» **Activity**: Where the listing below has a line with "camera: 45 degrees left, 5 degrees up", write out exactly that line and every line after it, stopping after the line with "(706, 274) = (719, 249): black".

━━━━━ Available data

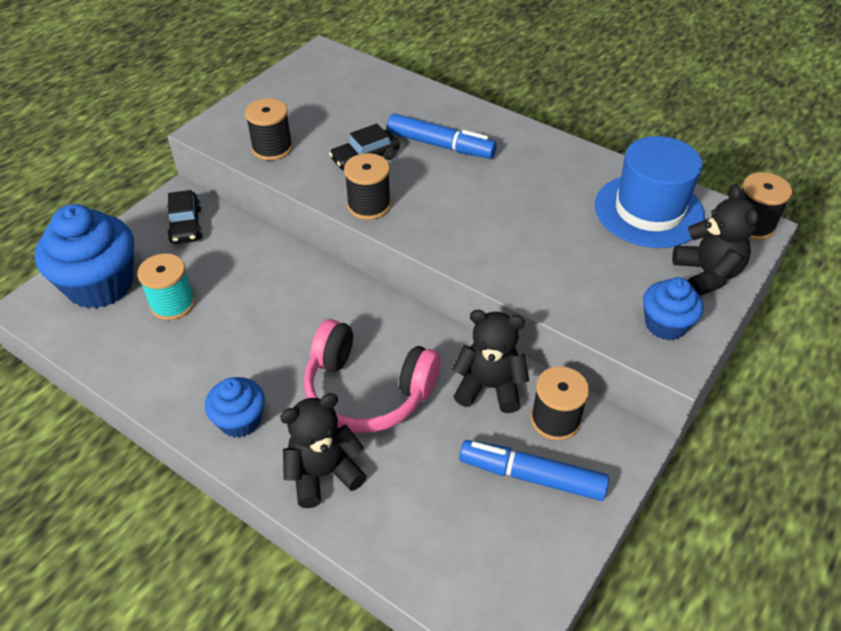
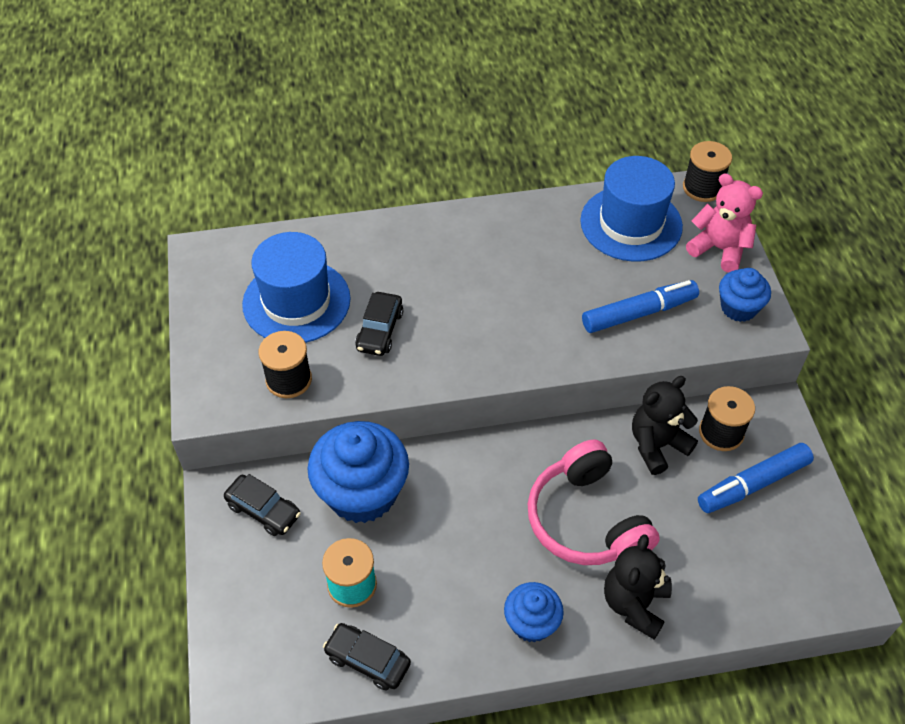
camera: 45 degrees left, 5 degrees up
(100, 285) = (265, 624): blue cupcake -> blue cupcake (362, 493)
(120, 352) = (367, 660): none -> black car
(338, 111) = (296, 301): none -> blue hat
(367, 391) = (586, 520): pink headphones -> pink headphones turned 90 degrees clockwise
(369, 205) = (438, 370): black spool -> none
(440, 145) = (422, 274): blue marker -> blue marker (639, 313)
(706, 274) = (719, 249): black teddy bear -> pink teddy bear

━━━━━━━━━━
━━━━━ Available data

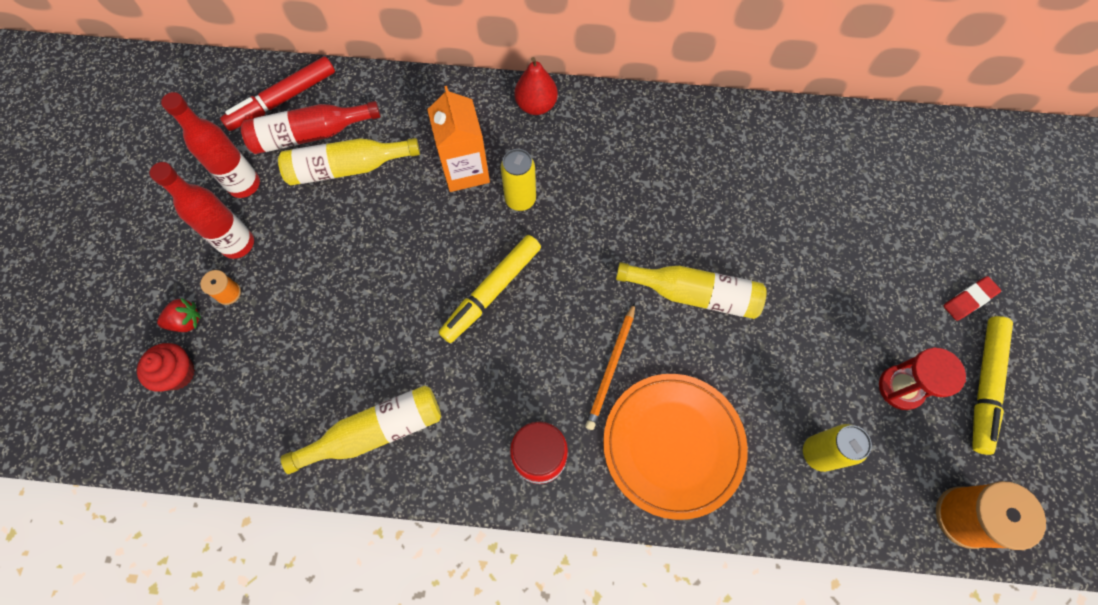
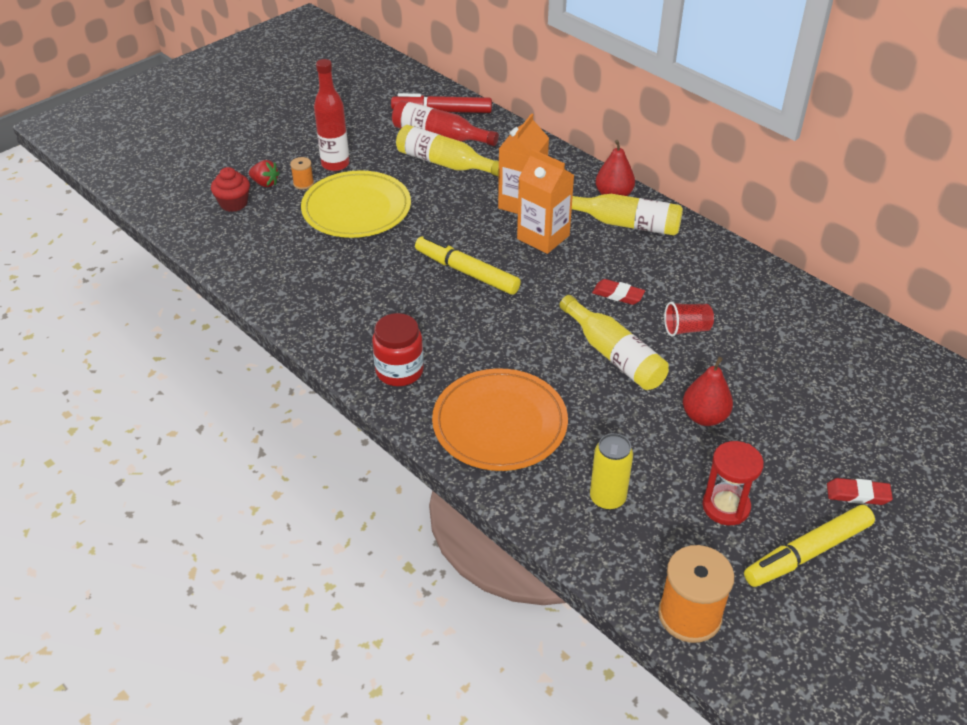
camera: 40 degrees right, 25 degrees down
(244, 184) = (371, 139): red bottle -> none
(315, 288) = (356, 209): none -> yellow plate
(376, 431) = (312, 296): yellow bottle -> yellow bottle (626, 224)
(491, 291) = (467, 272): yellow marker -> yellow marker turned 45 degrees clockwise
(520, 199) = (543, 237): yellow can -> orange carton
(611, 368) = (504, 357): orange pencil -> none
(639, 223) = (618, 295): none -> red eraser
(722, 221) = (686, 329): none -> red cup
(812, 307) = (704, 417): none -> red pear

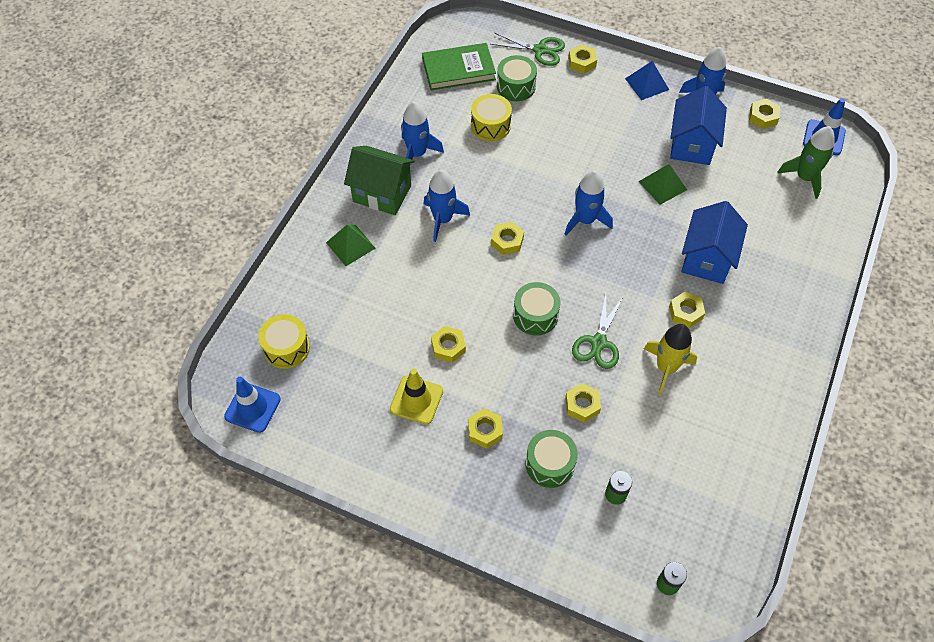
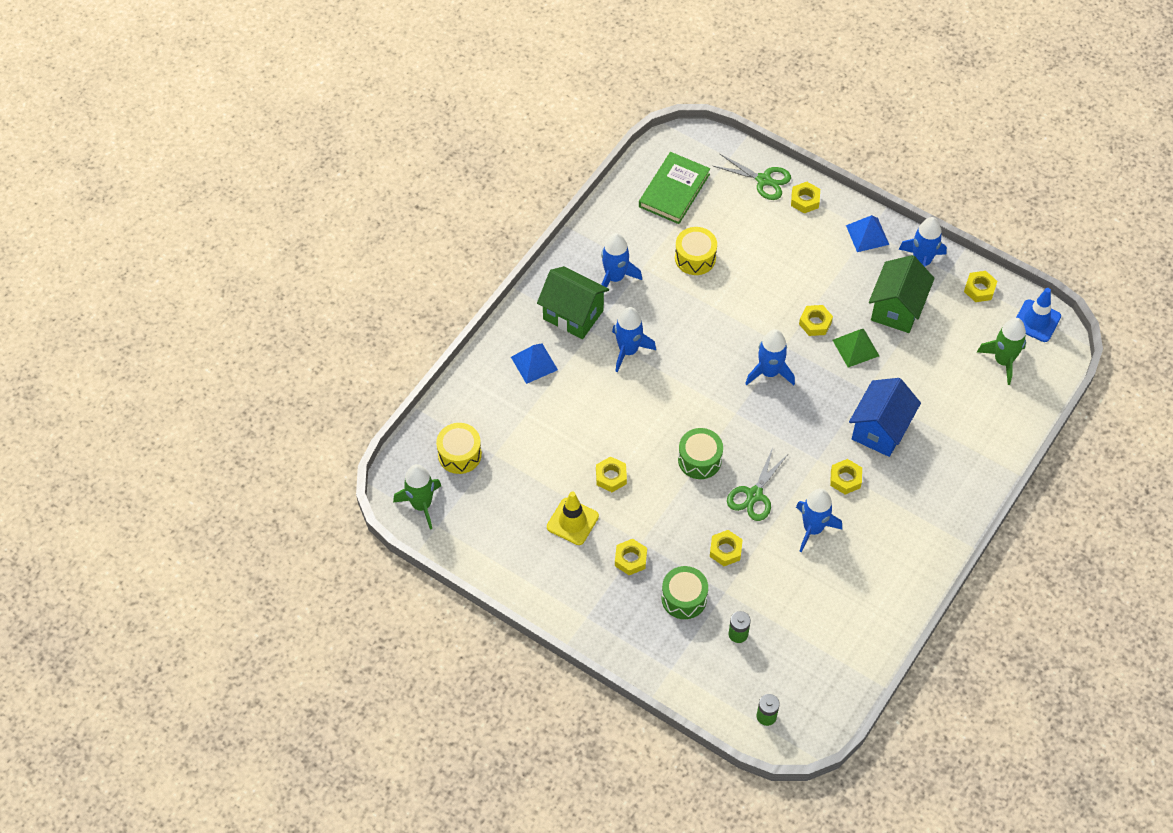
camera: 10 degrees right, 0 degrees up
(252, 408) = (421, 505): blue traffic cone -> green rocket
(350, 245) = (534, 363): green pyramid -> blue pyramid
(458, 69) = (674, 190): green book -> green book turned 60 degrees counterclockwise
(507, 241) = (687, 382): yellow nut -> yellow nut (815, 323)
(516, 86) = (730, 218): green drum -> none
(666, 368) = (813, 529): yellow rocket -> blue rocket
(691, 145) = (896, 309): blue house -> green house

━━━━━━━━━━
━━━━━ Available data

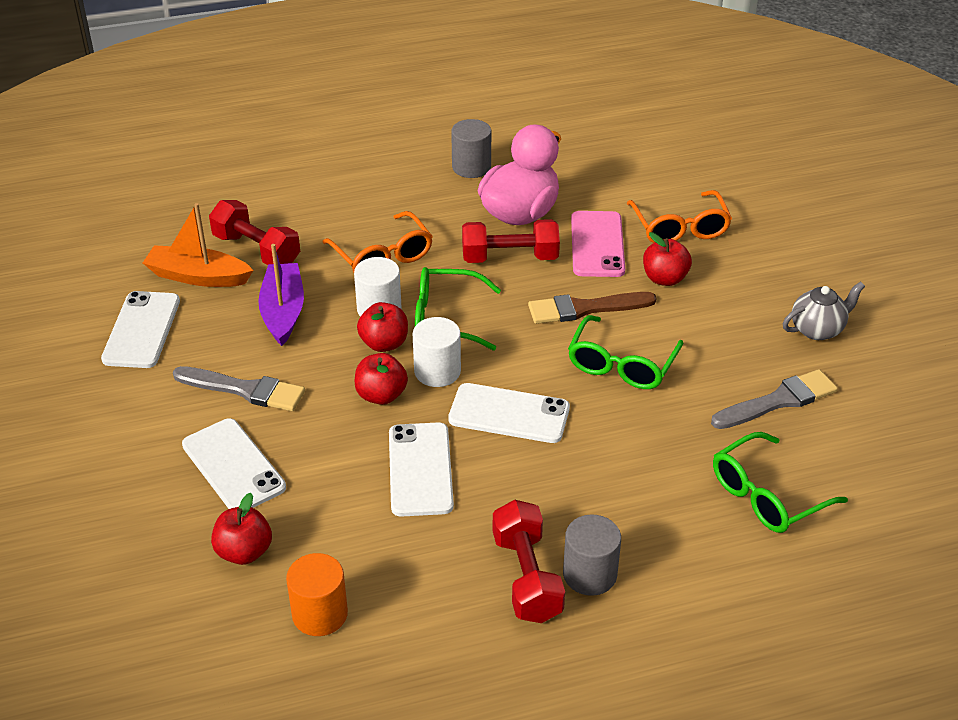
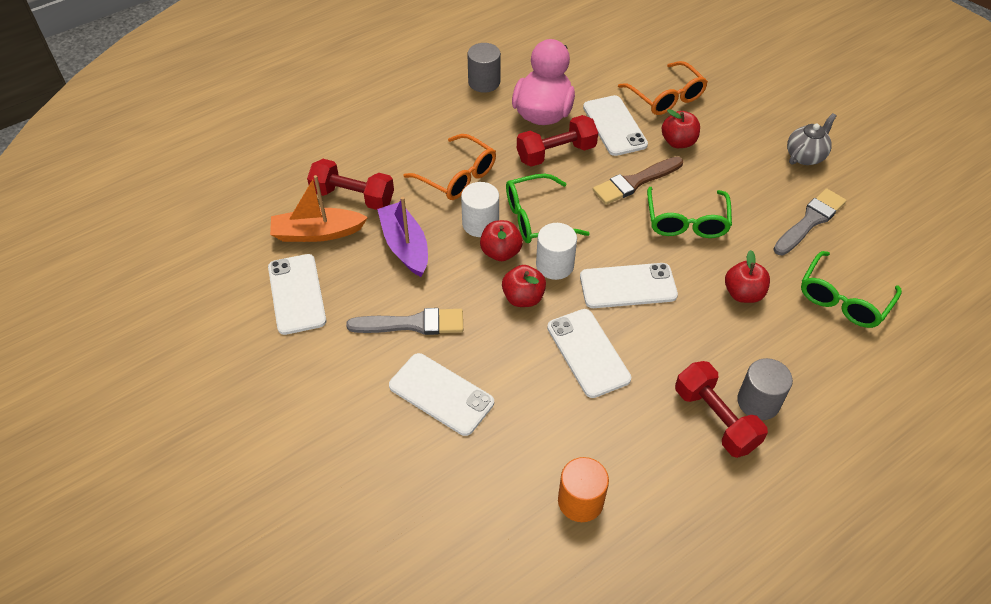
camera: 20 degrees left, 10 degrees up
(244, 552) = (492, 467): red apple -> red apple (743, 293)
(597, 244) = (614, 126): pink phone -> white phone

━━━━━━━━━━

» **Problem solution**:
camera: 45 degrees left, 5 degrees up
(100, 285) = (265, 624): blue cupcake -> blue cupcake (362, 493)
(120, 352) = (367, 660): none -> black car
(338, 111) = (296, 301): none -> blue hat
(367, 391) = (586, 520): pink headphones -> pink headphones turned 90 degrees clockwise
(369, 205) = (438, 370): black spool -> none
(440, 145) = (422, 274): blue marker -> blue marker (639, 313)
(706, 274) = (719, 249): black teddy bear -> pink teddy bear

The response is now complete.